Your objective »
Find the lines of data that contain the string "none", then list them.

◇ ◇ ◇

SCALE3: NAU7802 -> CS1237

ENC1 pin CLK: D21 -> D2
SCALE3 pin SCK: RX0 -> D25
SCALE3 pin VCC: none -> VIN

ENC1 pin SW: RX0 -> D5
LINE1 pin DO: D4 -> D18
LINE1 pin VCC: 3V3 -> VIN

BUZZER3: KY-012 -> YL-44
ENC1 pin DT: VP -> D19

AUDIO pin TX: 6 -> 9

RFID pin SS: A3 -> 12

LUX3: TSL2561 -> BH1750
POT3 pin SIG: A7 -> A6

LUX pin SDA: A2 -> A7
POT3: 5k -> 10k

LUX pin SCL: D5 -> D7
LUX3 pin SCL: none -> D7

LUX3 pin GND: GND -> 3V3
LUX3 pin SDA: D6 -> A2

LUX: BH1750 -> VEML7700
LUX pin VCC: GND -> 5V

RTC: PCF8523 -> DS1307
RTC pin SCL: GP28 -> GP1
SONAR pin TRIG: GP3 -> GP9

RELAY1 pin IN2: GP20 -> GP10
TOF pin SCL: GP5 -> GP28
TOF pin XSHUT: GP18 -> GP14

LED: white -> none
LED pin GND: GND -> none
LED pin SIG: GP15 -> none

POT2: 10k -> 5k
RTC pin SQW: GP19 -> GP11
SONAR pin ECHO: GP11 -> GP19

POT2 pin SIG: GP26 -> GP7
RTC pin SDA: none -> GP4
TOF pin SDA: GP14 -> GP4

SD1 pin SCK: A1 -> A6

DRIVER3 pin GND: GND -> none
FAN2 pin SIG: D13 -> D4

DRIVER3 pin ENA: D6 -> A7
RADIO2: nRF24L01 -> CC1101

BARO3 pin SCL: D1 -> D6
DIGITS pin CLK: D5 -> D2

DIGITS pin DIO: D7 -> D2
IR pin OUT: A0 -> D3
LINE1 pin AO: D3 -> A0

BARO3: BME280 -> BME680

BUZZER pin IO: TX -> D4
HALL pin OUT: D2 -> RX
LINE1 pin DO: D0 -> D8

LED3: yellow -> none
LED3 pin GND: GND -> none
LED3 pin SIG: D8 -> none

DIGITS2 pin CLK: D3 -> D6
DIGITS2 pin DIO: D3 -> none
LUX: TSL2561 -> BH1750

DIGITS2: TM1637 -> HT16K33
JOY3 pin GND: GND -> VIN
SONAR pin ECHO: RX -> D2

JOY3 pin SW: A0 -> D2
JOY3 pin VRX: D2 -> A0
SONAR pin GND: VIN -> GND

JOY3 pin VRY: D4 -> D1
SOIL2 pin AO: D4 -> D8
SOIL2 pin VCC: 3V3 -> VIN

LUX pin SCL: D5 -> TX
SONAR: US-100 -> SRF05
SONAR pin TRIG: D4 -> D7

◇ ◇ ◇

Expected answer »
SCALE3 pin VCC: none -> VIN
LUX3 pin SCL: none -> D7
LED: white -> none
LED pin GND: GND -> none
LED pin SIG: GP15 -> none
RTC pin SDA: none -> GP4
DRIVER3 pin GND: GND -> none
LED3: yellow -> none
LED3 pin GND: GND -> none
LED3 pin SIG: D8 -> none
DIGITS2 pin DIO: D3 -> none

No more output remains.